*** Source information Section Begins ***

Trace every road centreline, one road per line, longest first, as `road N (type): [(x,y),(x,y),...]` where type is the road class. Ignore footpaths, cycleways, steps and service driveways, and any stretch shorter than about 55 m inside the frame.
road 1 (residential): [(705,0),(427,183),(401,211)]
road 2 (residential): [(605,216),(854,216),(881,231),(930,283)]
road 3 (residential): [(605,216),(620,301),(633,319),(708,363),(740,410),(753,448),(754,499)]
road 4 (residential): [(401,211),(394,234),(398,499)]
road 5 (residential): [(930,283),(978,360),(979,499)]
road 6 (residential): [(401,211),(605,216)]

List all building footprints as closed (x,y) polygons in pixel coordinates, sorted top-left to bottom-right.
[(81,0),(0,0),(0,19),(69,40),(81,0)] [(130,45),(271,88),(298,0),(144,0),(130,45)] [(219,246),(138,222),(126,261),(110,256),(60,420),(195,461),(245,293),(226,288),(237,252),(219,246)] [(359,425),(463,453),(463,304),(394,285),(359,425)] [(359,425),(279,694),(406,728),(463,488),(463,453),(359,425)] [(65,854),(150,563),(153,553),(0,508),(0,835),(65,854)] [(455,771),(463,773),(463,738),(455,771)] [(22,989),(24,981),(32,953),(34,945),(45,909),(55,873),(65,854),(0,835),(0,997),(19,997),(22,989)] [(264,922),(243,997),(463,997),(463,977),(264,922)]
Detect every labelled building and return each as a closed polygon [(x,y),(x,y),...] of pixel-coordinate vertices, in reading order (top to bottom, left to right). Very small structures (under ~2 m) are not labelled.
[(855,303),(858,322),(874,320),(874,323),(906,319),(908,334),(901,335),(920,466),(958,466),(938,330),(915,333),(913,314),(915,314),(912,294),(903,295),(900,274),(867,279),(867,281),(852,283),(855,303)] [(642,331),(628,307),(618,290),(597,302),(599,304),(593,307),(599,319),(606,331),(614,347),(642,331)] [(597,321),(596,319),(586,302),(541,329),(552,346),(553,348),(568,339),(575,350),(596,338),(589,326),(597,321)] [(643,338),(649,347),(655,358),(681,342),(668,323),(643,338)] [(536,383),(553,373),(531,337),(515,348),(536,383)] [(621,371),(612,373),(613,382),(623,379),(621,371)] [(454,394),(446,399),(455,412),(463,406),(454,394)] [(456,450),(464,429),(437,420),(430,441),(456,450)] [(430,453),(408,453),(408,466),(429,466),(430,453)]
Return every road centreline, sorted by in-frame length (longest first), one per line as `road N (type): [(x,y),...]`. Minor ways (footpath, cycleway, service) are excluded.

*** Source information Section Ends ***

> Required action
The full listing should be output exactly, line for line.

> Output for this exercise
Trace every road centreline, one road per line, longest first, as `road N (type): [(x,y),(x,y),...]` where type is the road class. Ignore footpaths, cycleways, steps and service driveways, and any stretch shorter than about 55 m inside the frame.
road 1 (residential): [(705,0),(427,183),(401,211)]
road 2 (residential): [(605,216),(854,216),(881,231),(930,283)]
road 3 (residential): [(605,216),(620,301),(633,319),(708,363),(740,410),(753,448),(754,499)]
road 4 (residential): [(401,211),(394,234),(398,499)]
road 5 (residential): [(930,283),(978,360),(979,499)]
road 6 (residential): [(401,211),(605,216)]

List all building footprints as closed (x,y) polygons in pixel coordinates, sorted top-left to bottom-right.
[(81,0),(0,0),(0,19),(69,40),(81,0)] [(130,45),(271,88),(298,0),(144,0),(130,45)] [(219,246),(138,222),(126,261),(110,256),(60,420),(195,461),(245,293),(226,288),(237,252),(219,246)] [(359,425),(463,453),(463,304),(394,285),(359,425)] [(359,425),(279,694),(406,728),(463,488),(463,453),(359,425)] [(65,854),(150,563),(153,553),(0,508),(0,835),(65,854)] [(455,771),(463,773),(463,738),(455,771)] [(22,989),(24,981),(32,953),(34,945),(45,909),(55,873),(65,854),(0,835),(0,997),(19,997),(22,989)] [(264,922),(243,997),(463,997),(463,977),(264,922)]
Detect every labelled building and return each as a closed polygon [(x,y),(x,y),...] of pixel-coordinate vertices, in reading order (top to bottom, left to right). Very small structures (under ~2 m) are not labelled.
[(855,303),(858,322),(874,320),(874,323),(906,319),(908,334),(901,335),(920,466),(958,466),(938,330),(915,333),(913,314),(915,314),(912,294),(903,295),(900,274),(867,279),(867,281),(852,283),(855,303)] [(642,331),(628,307),(618,290),(597,302),(599,304),(593,307),(599,319),(606,331),(614,347),(642,331)] [(597,321),(596,319),(586,302),(541,329),(552,346),(553,348),(568,339),(575,350),(596,338),(589,326),(597,321)] [(643,338),(649,347),(655,358),(681,342),(668,323),(643,338)] [(536,383),(553,373),(531,337),(515,348),(536,383)] [(621,371),(612,373),(613,382),(623,379),(621,371)] [(454,394),(446,399),(455,412),(463,406),(454,394)] [(456,450),(464,429),(437,420),(430,441),(456,450)] [(430,453),(408,453),(408,466),(429,466),(430,453)]
Return every road centreline, sorted by in-frame length (longest first), one per line as `road N (type): [(x,y),...]`. Minor ways (footpath, cycleway, service) are excluded.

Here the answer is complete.